[Exercise directions]
Your reply should be the records below, duplicated exactly, with any picture removed.

*** Block opens ***

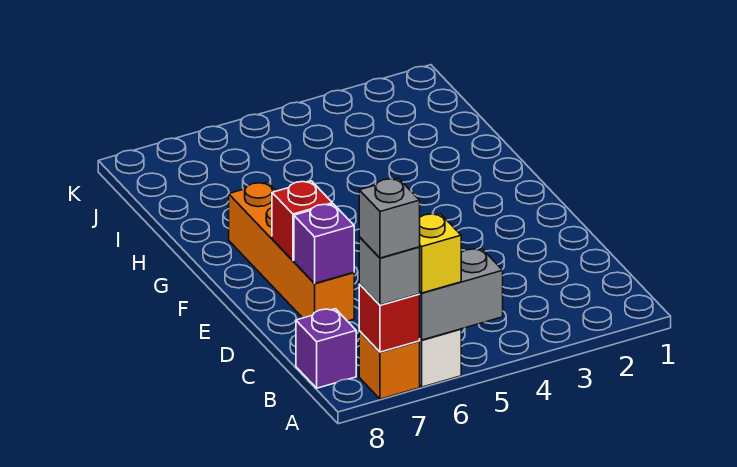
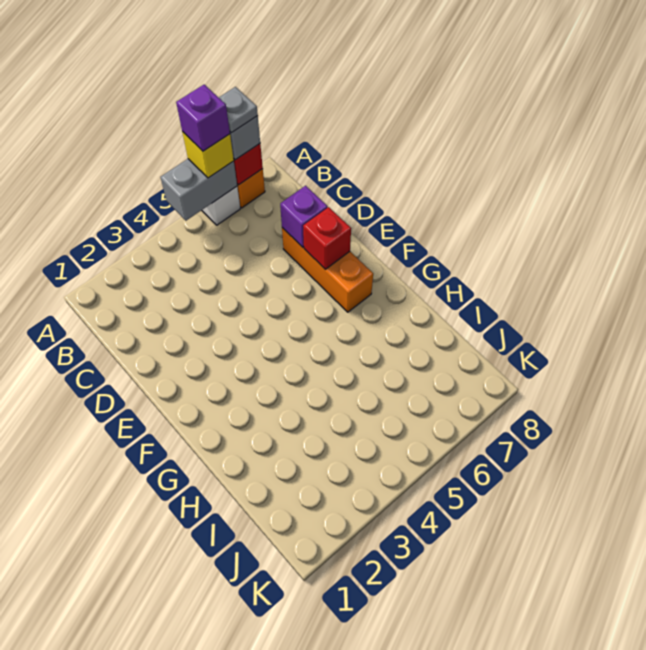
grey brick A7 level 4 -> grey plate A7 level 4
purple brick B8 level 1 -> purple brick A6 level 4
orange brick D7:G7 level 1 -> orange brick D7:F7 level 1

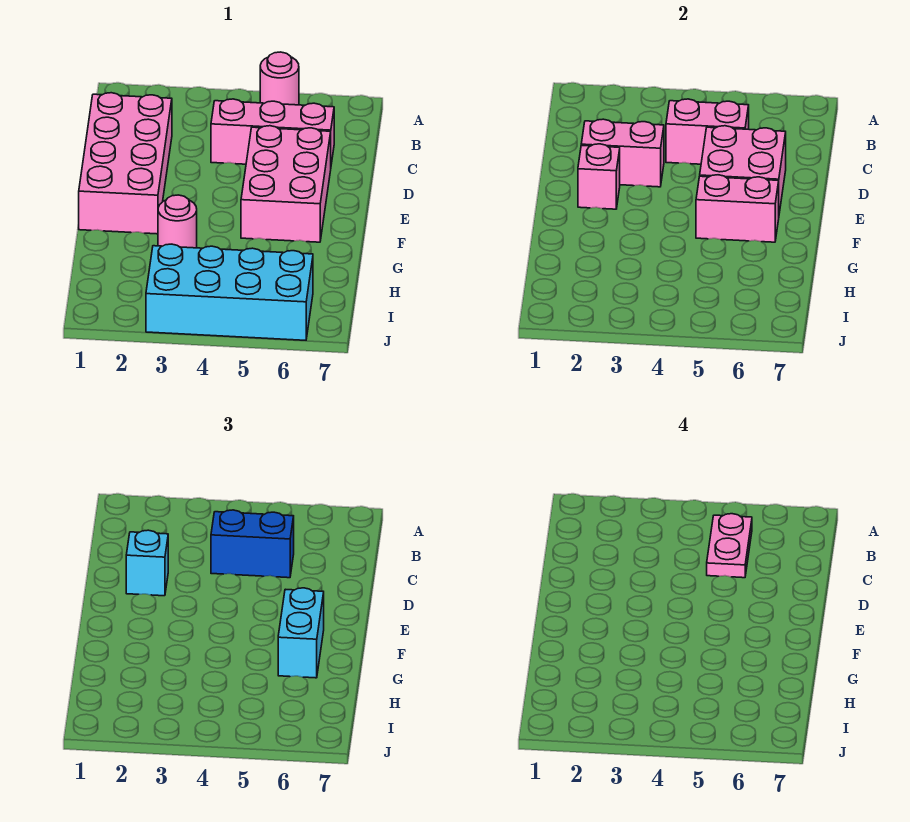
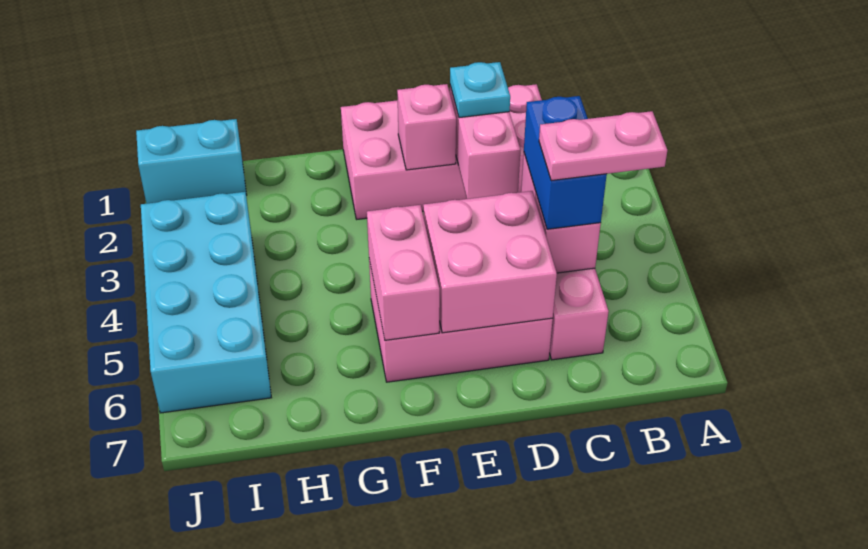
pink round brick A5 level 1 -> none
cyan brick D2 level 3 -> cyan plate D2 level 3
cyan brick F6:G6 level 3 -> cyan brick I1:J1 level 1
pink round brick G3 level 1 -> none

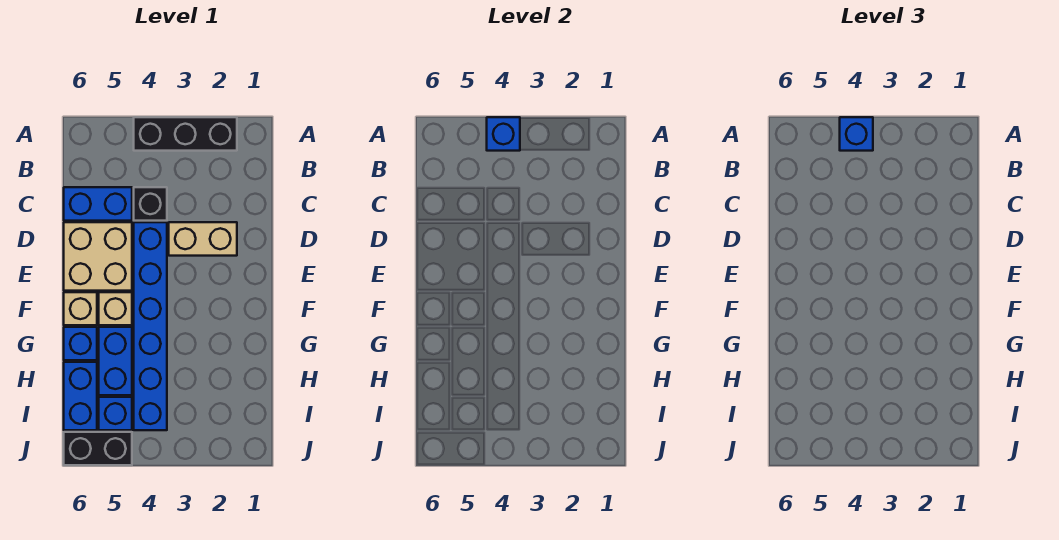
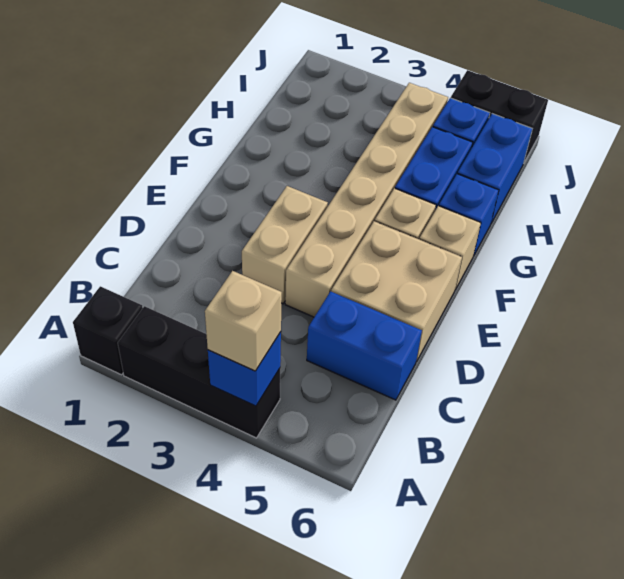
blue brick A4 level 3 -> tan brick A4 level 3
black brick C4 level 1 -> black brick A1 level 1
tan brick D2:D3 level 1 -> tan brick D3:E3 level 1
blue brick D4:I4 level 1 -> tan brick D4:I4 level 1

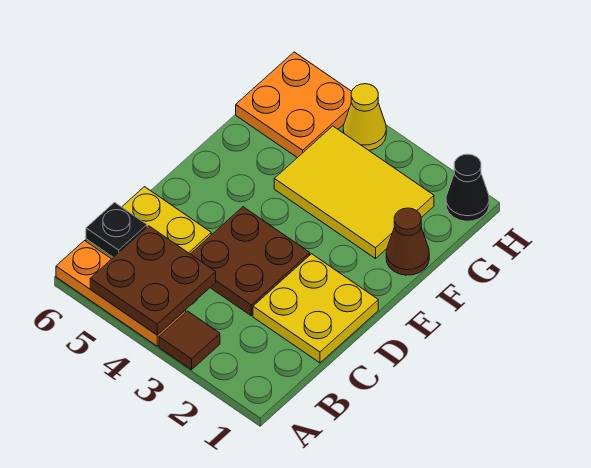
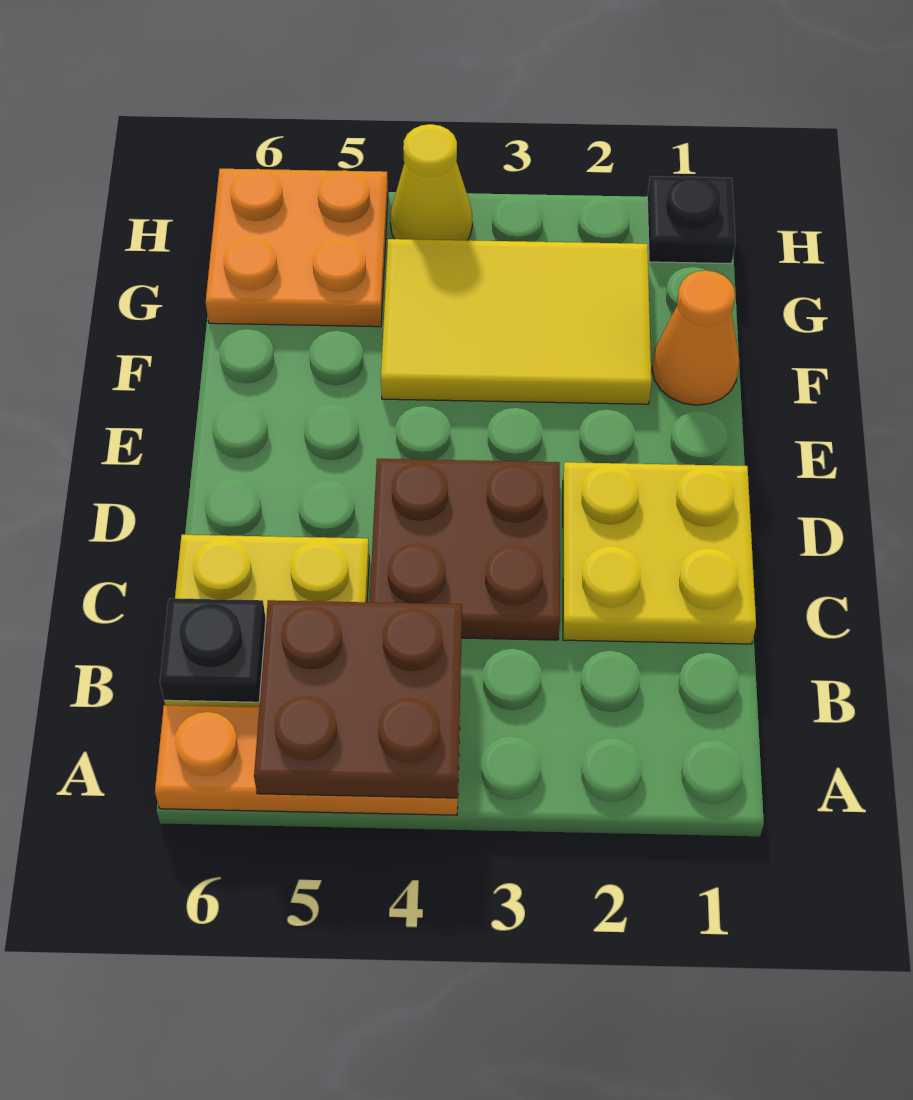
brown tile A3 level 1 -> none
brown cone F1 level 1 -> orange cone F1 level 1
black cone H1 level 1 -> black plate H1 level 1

*** Block closes ***

[Response]
grey brick A7 level 4 -> grey plate A7 level 4
purple brick B8 level 1 -> purple brick A6 level 4
orange brick D7:G7 level 1 -> orange brick D7:F7 level 1

pink round brick A5 level 1 -> none
cyan brick D2 level 3 -> cyan plate D2 level 3
cyan brick F6:G6 level 3 -> cyan brick I1:J1 level 1
pink round brick G3 level 1 -> none

blue brick A4 level 3 -> tan brick A4 level 3
black brick C4 level 1 -> black brick A1 level 1
tan brick D2:D3 level 1 -> tan brick D3:E3 level 1
blue brick D4:I4 level 1 -> tan brick D4:I4 level 1

brown tile A3 level 1 -> none
brown cone F1 level 1 -> orange cone F1 level 1
black cone H1 level 1 -> black plate H1 level 1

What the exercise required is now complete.